(Object tracking records)
»»

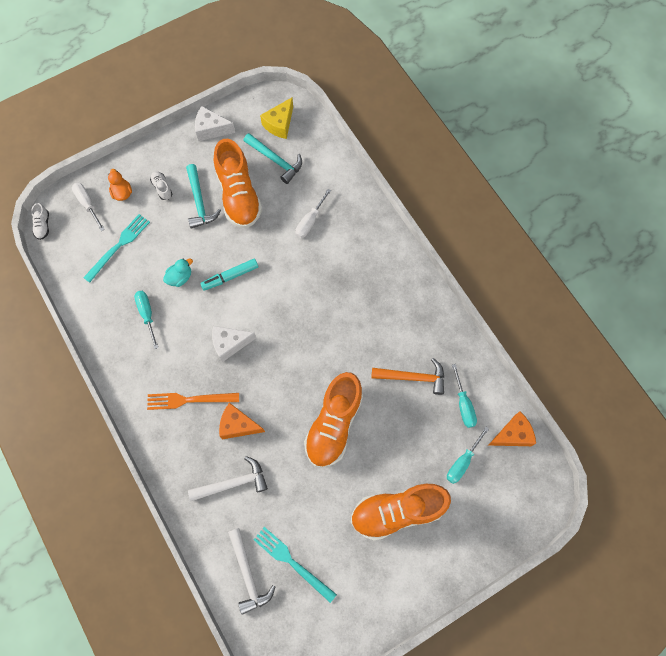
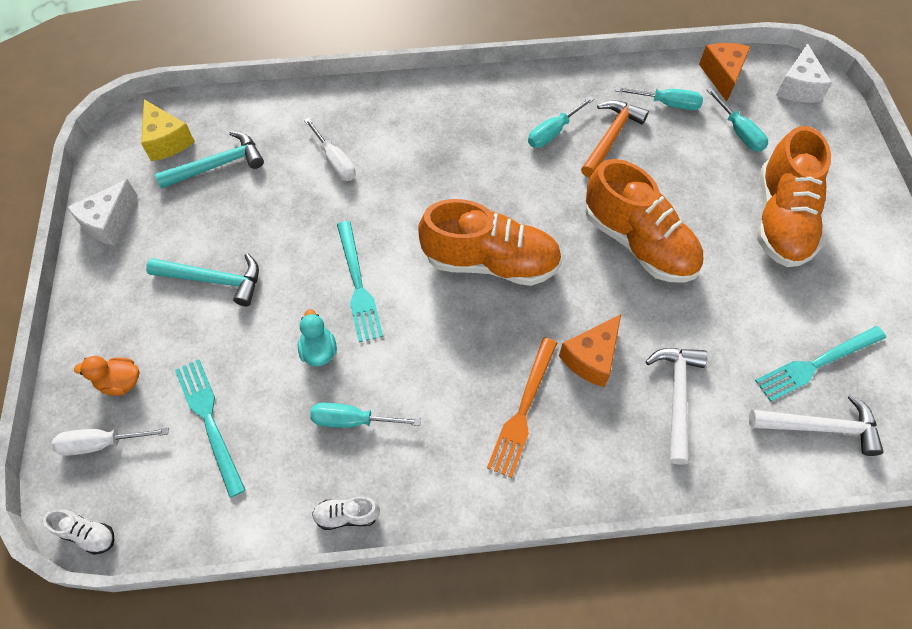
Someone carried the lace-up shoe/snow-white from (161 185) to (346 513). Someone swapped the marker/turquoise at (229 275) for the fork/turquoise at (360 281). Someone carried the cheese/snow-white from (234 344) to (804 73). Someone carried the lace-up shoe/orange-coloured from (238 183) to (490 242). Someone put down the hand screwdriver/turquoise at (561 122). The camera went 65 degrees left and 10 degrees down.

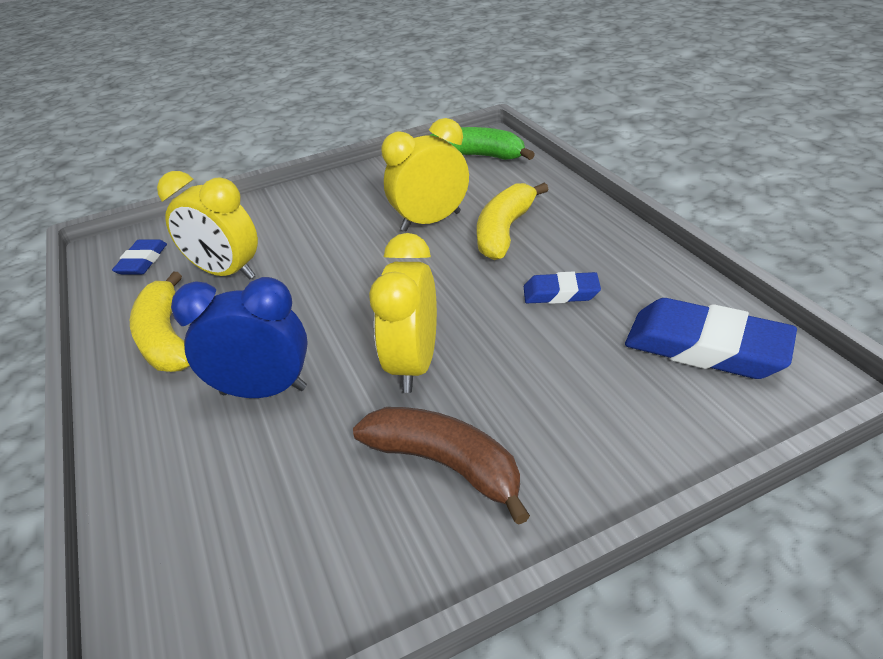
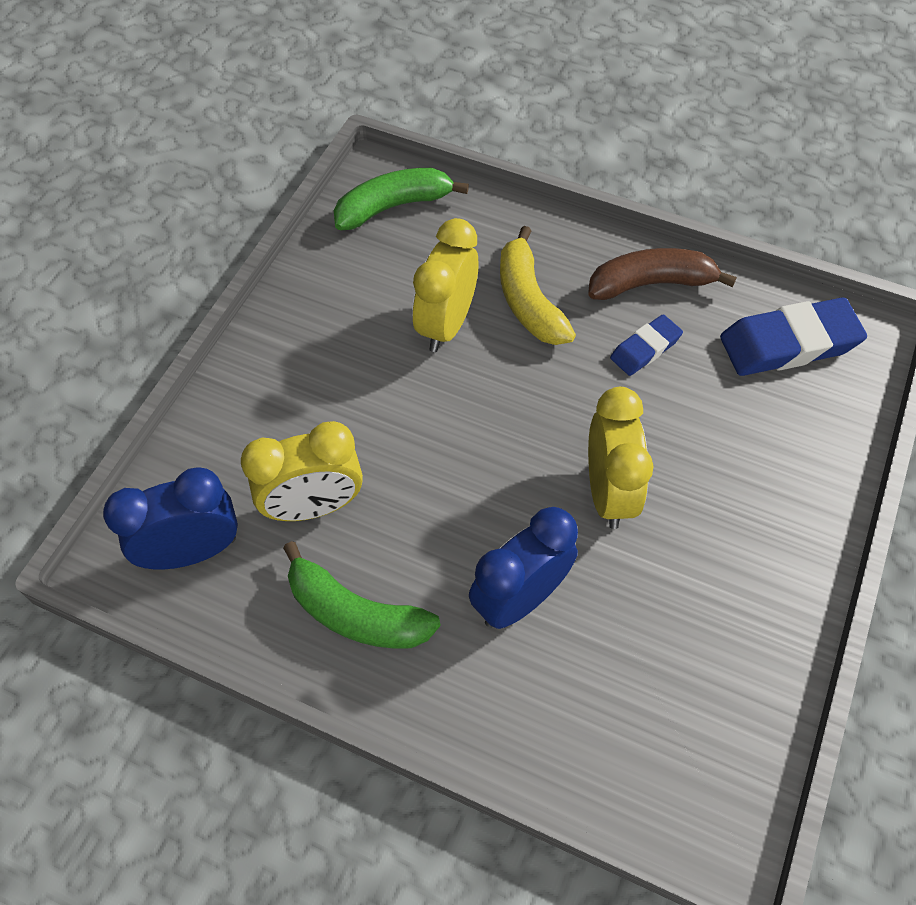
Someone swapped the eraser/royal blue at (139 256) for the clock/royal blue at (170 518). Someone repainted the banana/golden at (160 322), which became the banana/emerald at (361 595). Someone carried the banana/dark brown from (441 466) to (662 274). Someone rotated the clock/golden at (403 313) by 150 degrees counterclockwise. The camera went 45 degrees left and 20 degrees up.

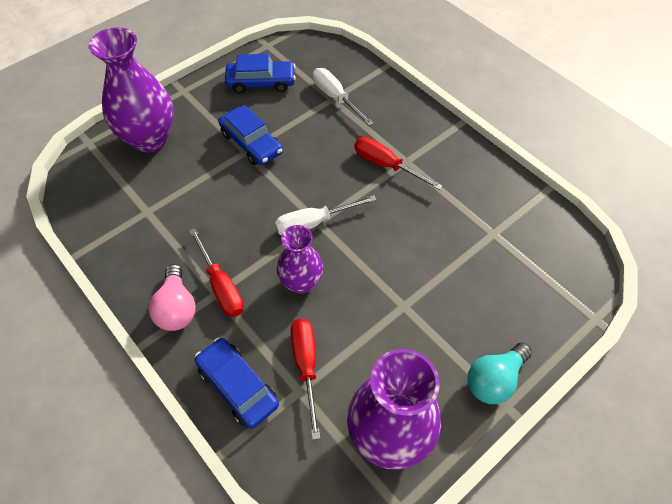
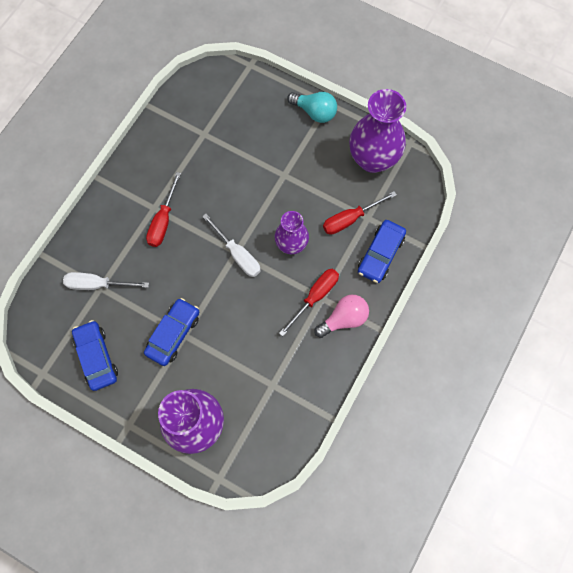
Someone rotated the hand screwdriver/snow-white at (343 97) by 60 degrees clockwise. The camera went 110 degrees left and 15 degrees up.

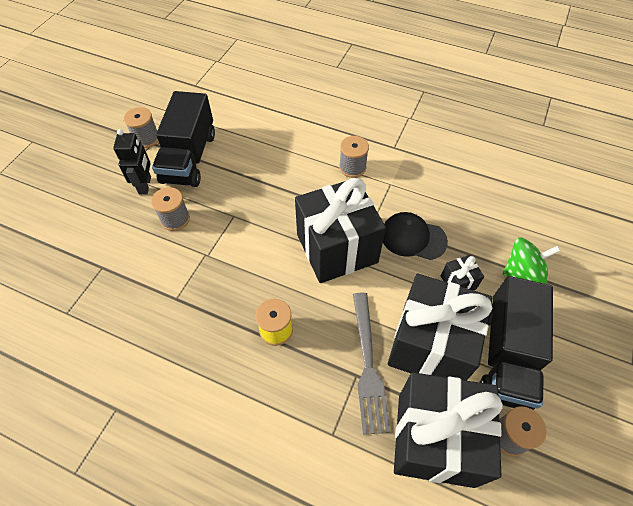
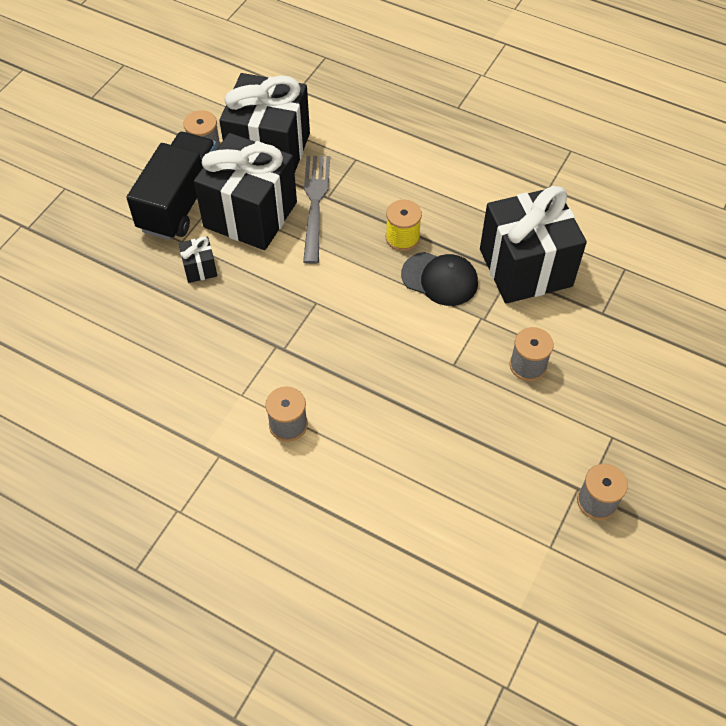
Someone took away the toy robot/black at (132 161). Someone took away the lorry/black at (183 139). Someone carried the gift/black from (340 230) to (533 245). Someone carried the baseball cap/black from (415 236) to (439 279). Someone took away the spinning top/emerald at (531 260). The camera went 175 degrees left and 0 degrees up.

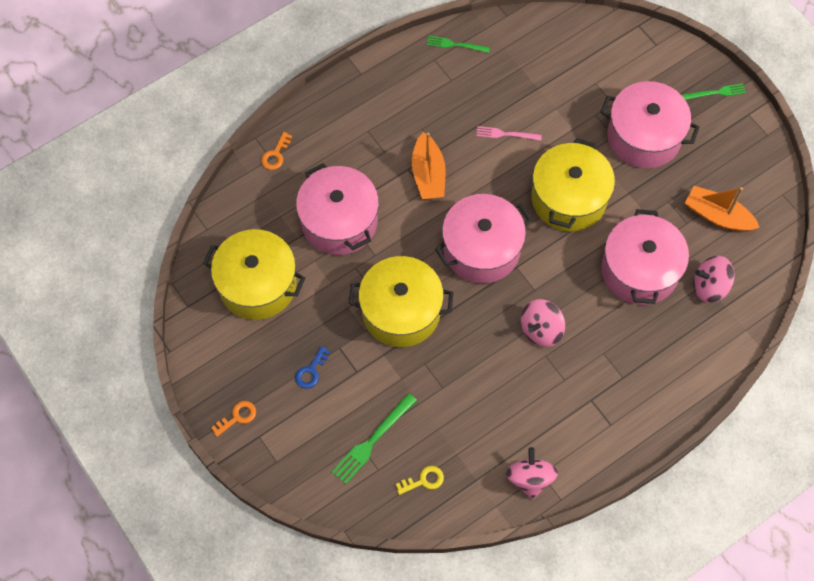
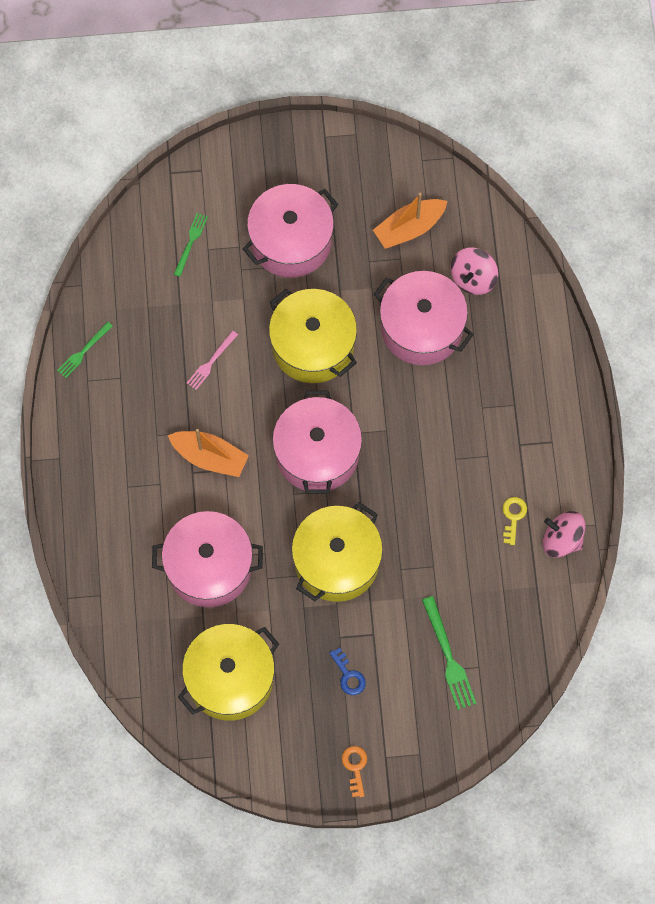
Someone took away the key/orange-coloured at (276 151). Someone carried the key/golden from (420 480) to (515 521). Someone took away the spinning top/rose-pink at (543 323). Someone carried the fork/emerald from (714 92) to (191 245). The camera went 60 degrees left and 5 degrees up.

««

-- What is expected --
Word for word, please reproduce each entry above and leave out every picture.

-- Result for this exercise --
Someone carried the lace-up shoe/snow-white from (161 185) to (346 513). Someone swapped the marker/turquoise at (229 275) for the fork/turquoise at (360 281). Someone carried the cheese/snow-white from (234 344) to (804 73). Someone carried the lace-up shoe/orange-coloured from (238 183) to (490 242). Someone put down the hand screwdriver/turquoise at (561 122). The camera went 65 degrees left and 10 degrees down.

Someone swapped the eraser/royal blue at (139 256) for the clock/royal blue at (170 518). Someone repainted the banana/golden at (160 322), which became the banana/emerald at (361 595). Someone carried the banana/dark brown from (441 466) to (662 274). Someone rotated the clock/golden at (403 313) by 150 degrees counterclockwise. The camera went 45 degrees left and 20 degrees up.

Someone rotated the hand screwdriver/snow-white at (343 97) by 60 degrees clockwise. The camera went 110 degrees left and 15 degrees up.

Someone took away the toy robot/black at (132 161). Someone took away the lorry/black at (183 139). Someone carried the gift/black from (340 230) to (533 245). Someone carried the baseball cap/black from (415 236) to (439 279). Someone took away the spinning top/emerald at (531 260). The camera went 175 degrees left and 0 degrees up.

Someone took away the key/orange-coloured at (276 151). Someone carried the key/golden from (420 480) to (515 521). Someone took away the spinning top/rose-pink at (543 323). Someone carried the fork/emerald from (714 92) to (191 245). The camera went 60 degrees left and 5 degrees up.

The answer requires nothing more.